What to work on: Repeat the entries below exactly as they appear, with no pictures.

+++

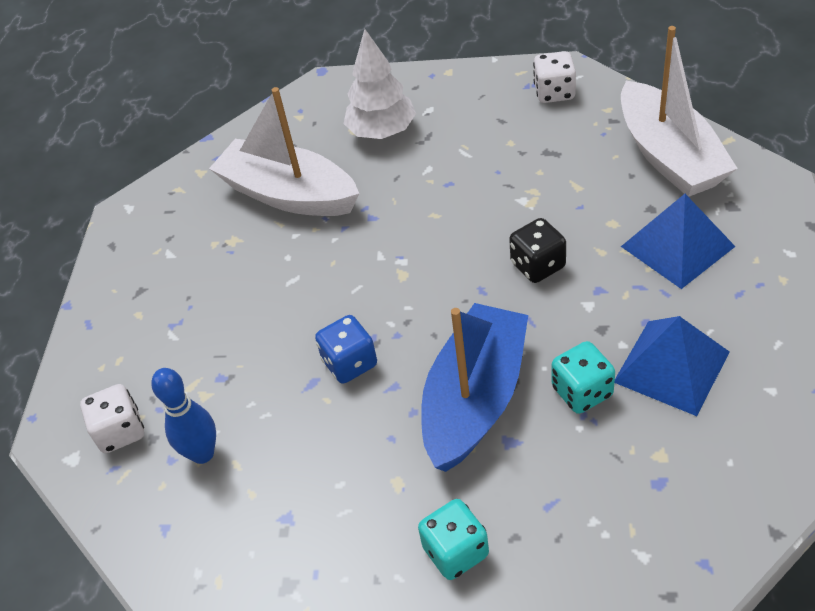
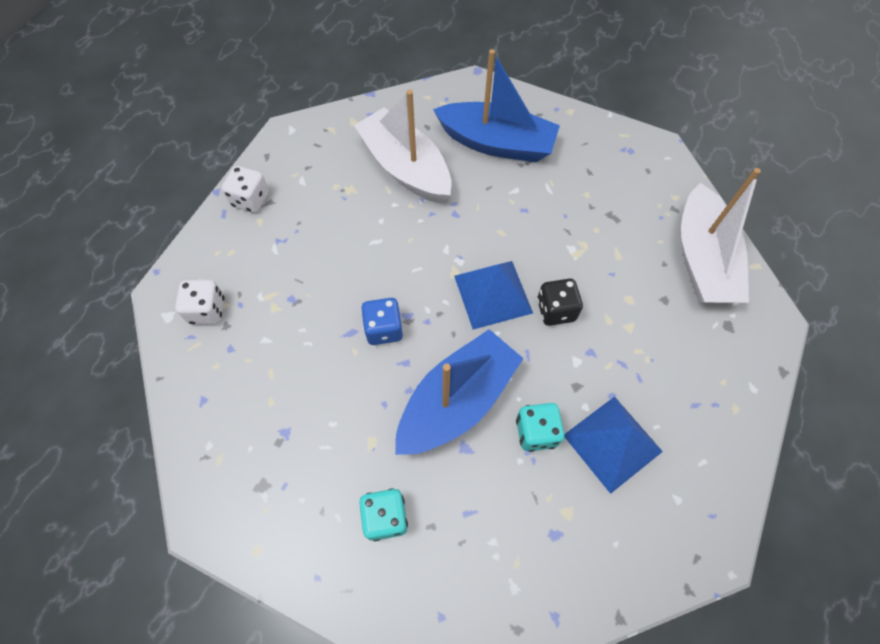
camera: 15 degrees right, 15 degrees up
(202, 453) = (252, 354): blue bowling pin -> none
(382, 132) = (496, 143): white tree -> blue boat
(554, 92) = (641, 164): white dice -> white dice (250, 199)
(677, 246) = (669, 342): blue pyramid -> blue pyramid (493, 294)

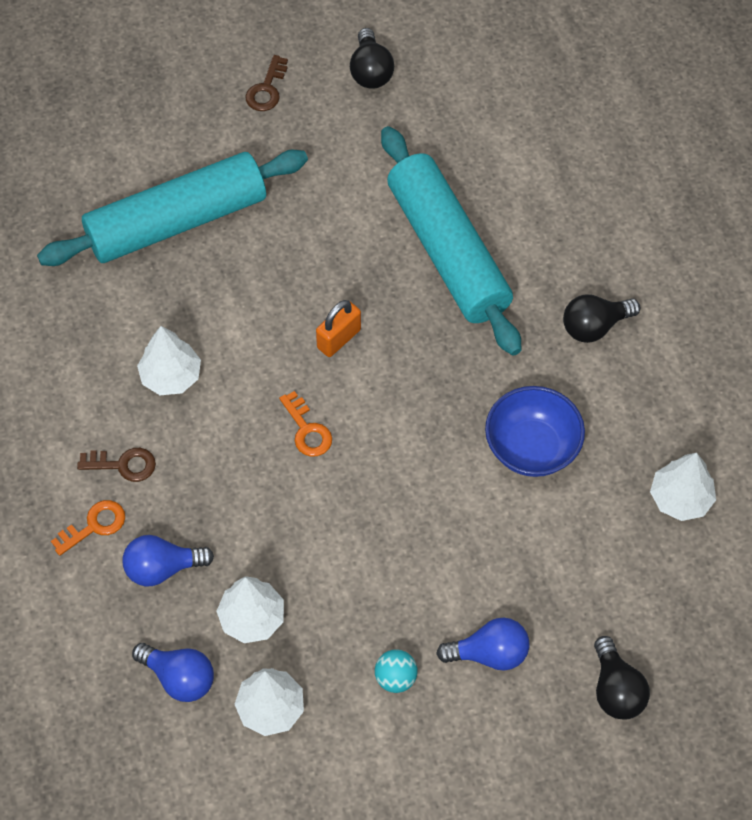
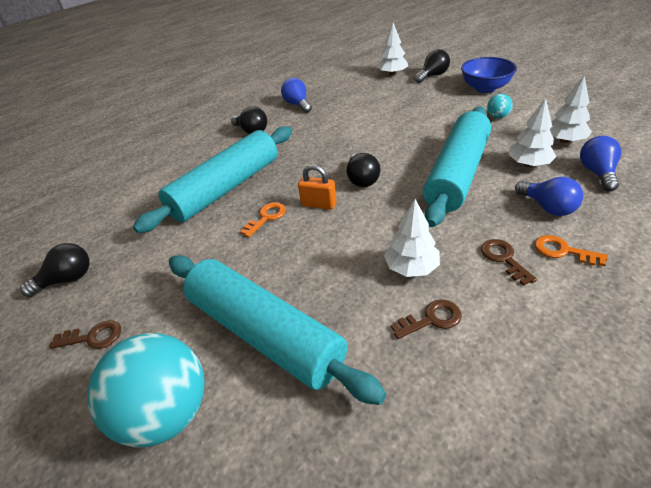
camera: 110 degrees left, 20 degrees down
(99, 356) = (431, 319): none -> brown key
(144, 133) = (166, 413): none -> turquoise ball
(292, 521) = (457, 174): none -> turquoise rolling pin
(307, 430) = (394, 191): orange key -> orange key (266, 217)
(358, 408) = (362, 179): none -> black light bulb
(489, 653) = (454, 101): blue light bulb -> blue light bulb (297, 105)
(532, 447) = (337, 125): blue bowl -> blue bowl (485, 88)
(680, 498) = (330, 89): white tree -> white tree (392, 74)

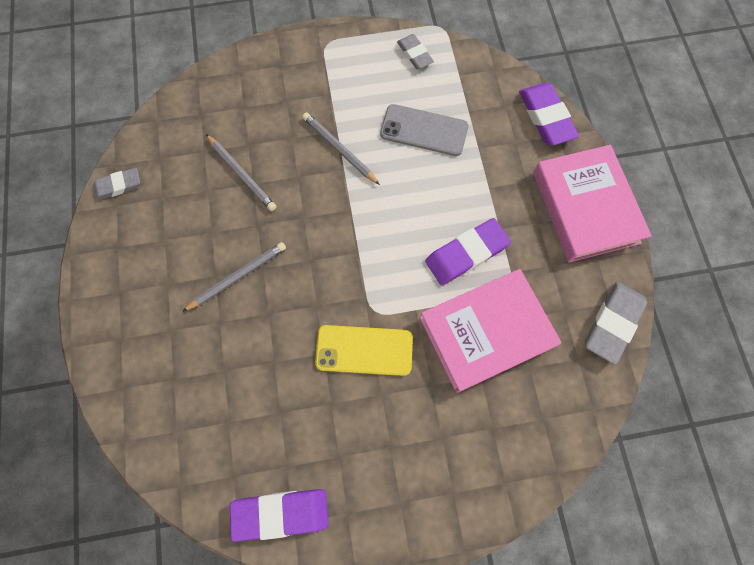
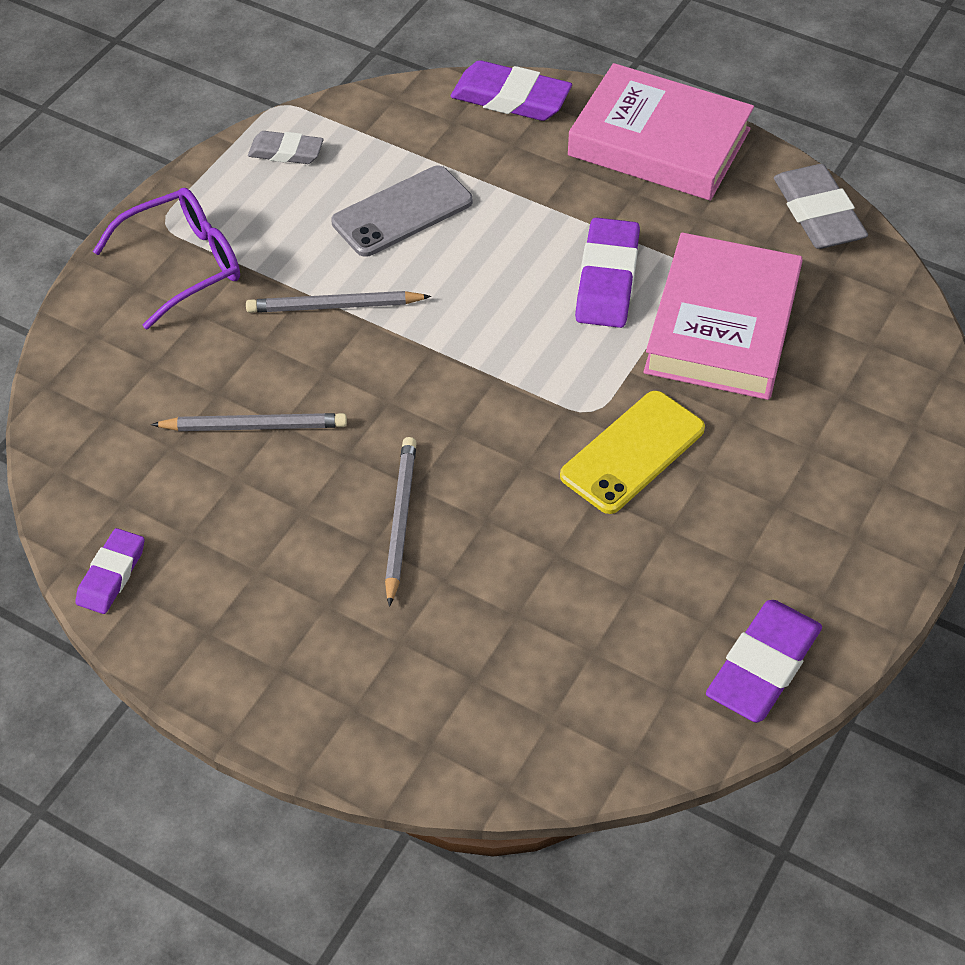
camera: 50 degrees left, 20 degrees down
(118, 186) = (111, 575): grey eraser -> purple eraser
(309, 71) = (183, 265): none -> purple glasses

+++

Response to this exercise:
camera: 15 degrees right, 15 degrees up
(202, 453) = (252, 354): blue bowling pin -> none
(382, 132) = (496, 143): white tree -> blue boat
(554, 92) = (641, 164): white dice -> white dice (250, 199)
(677, 246) = (669, 342): blue pyramid -> blue pyramid (493, 294)

camera: 110 degrees left, 20 degrees down
(99, 356) = (431, 319): none -> brown key
(144, 133) = (166, 413): none -> turquoise ball
(292, 521) = (457, 174): none -> turquoise rolling pin
(307, 430) = (394, 191): orange key -> orange key (266, 217)
(358, 408) = (362, 179): none -> black light bulb
(489, 653) = (454, 101): blue light bulb -> blue light bulb (297, 105)
(532, 447) = (337, 125): blue bowl -> blue bowl (485, 88)
(680, 498) = (330, 89): white tree -> white tree (392, 74)

camera: 50 degrees left, 20 degrees down
(118, 186) = (111, 575): grey eraser -> purple eraser
(309, 71) = (183, 265): none -> purple glasses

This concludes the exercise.